Find the line with "PIR1 pin OUT: A2 -> 3" in the records below, then please transcribe it and every later line exactly, omitting the pictures and adding nothing.

____ Records for this task

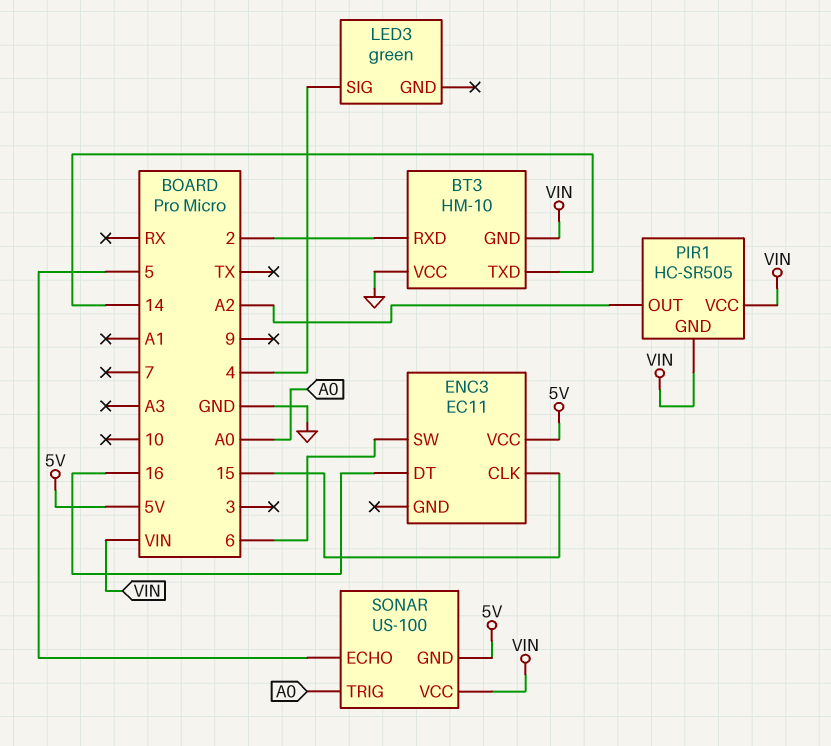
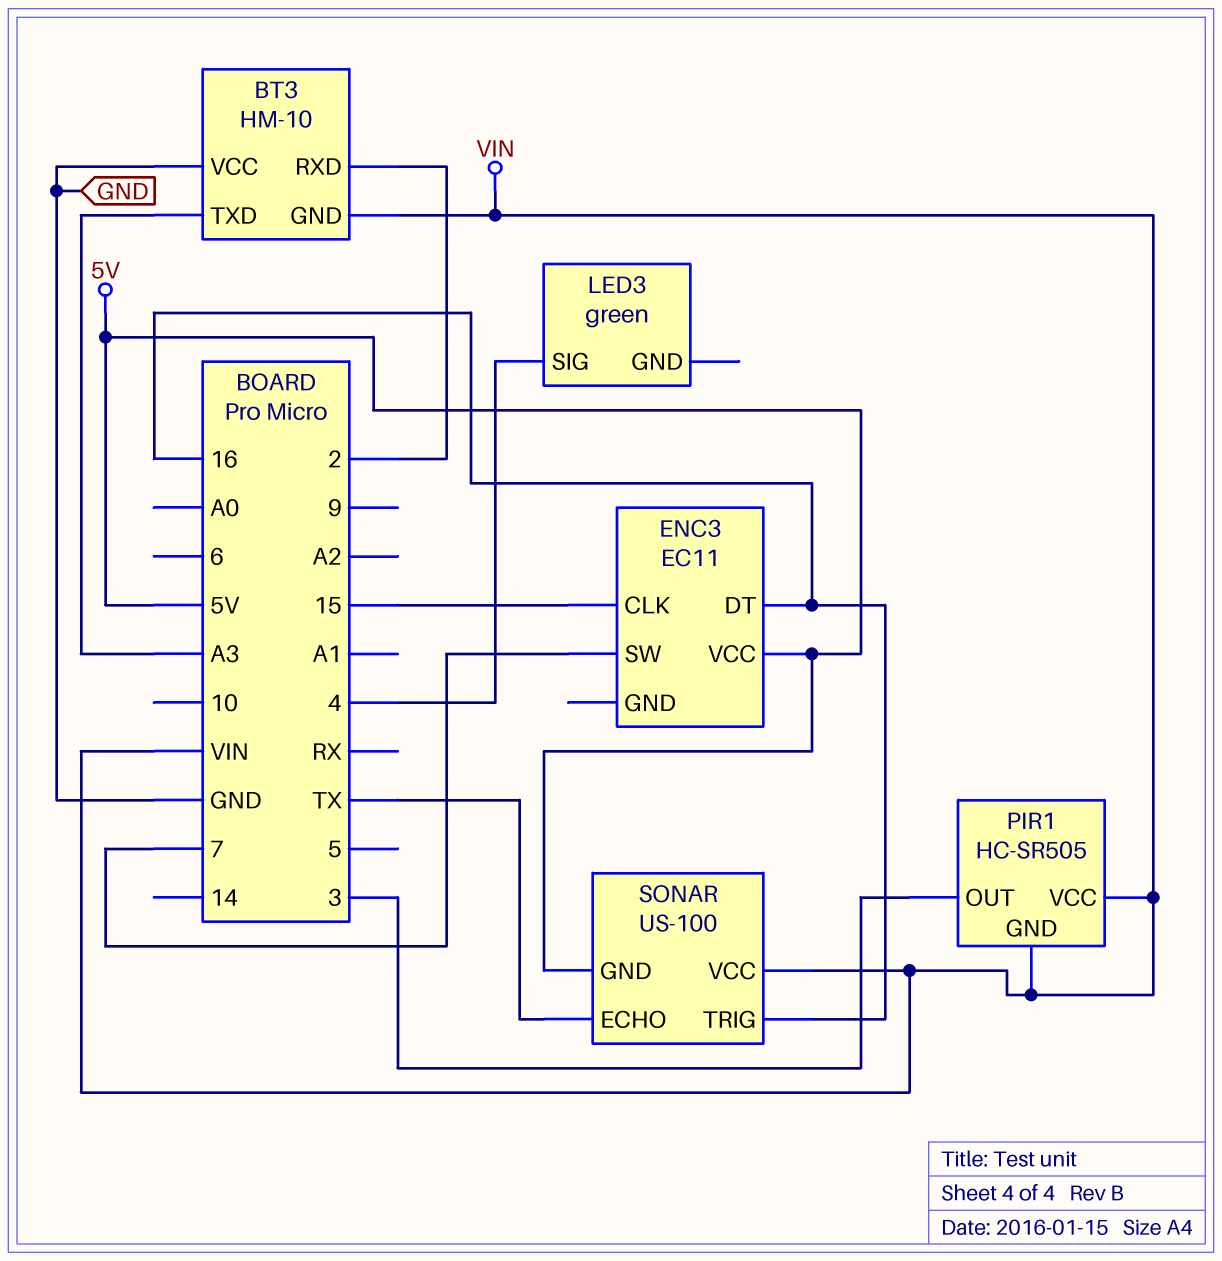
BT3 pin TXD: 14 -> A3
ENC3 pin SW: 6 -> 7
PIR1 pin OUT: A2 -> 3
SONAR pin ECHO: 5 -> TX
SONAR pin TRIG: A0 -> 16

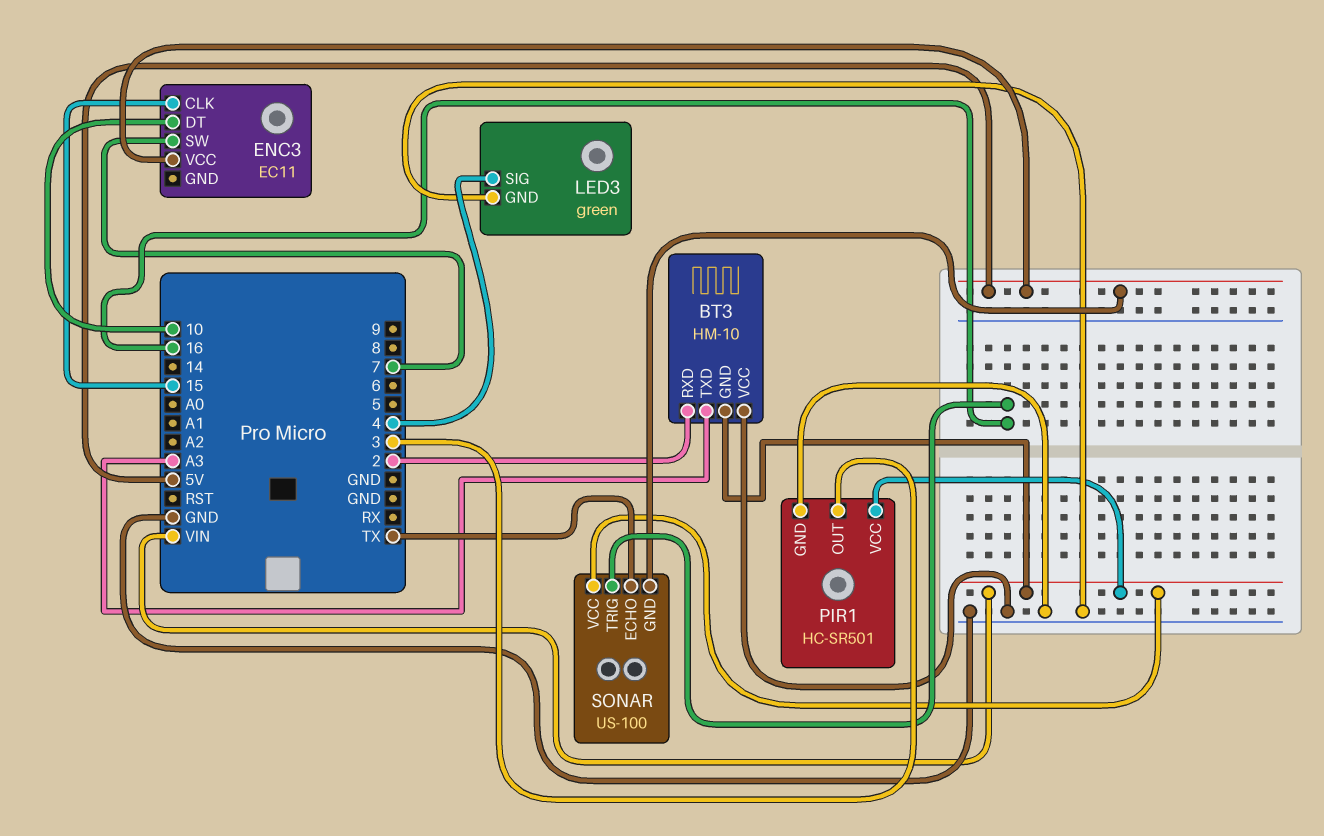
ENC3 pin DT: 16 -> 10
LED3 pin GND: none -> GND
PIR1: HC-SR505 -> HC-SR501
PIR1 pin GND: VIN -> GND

________

**Expected output**.
PIR1 pin OUT: A2 -> 3
SONAR pin ECHO: 5 -> TX
SONAR pin TRIG: A0 -> 16

ENC3 pin DT: 16 -> 10
LED3 pin GND: none -> GND
PIR1: HC-SR505 -> HC-SR501
PIR1 pin GND: VIN -> GND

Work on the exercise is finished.